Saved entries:

● ● ● ●

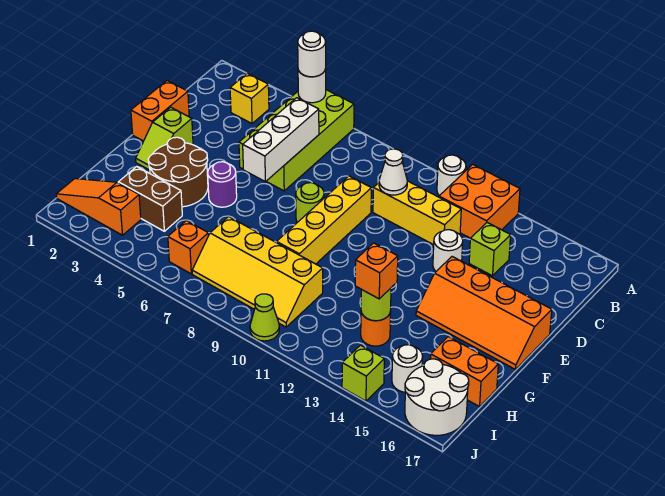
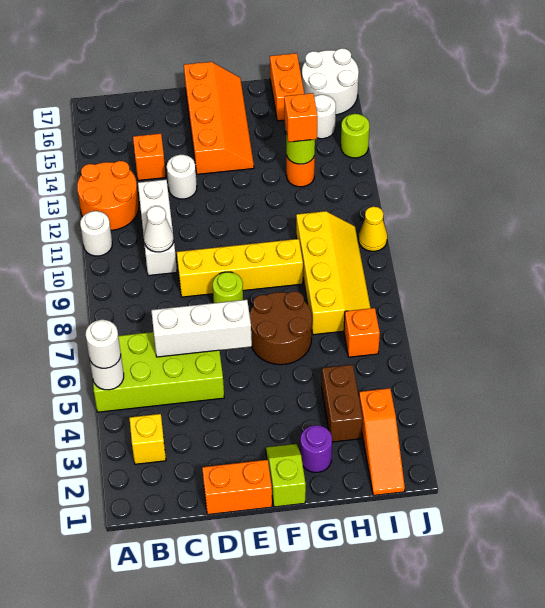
orange brick A12:B13 level 1 -> orange round brick A12:B13 level 1
yellow brick C10:C12 level 1 -> white brick C10:C12 level 1
lime brick C14 level 1 -> orange brick C14 level 1
lime slope E2:F2 level 1 top E -> lime slope F1:F2 level 1 top 1
brown round brick F3:G4 level 1 -> brown round brick F6:G7 level 1
purple round brick F5 level 1 -> purple round brick G2 level 1
lime cone J10 level 1 -> yellow cone J10 level 1
lime brick J14 level 1 -> lime round brick J14 level 1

● ● ● ●

*AIM OF THE TASK*
Repeat, without changes, every line from the one that contains "lime slope E2:F2" through the final line of the data.

*WRITTEN ANSWER*
lime slope E2:F2 level 1 top E -> lime slope F1:F2 level 1 top 1
brown round brick F3:G4 level 1 -> brown round brick F6:G7 level 1
purple round brick F5 level 1 -> purple round brick G2 level 1
lime cone J10 level 1 -> yellow cone J10 level 1
lime brick J14 level 1 -> lime round brick J14 level 1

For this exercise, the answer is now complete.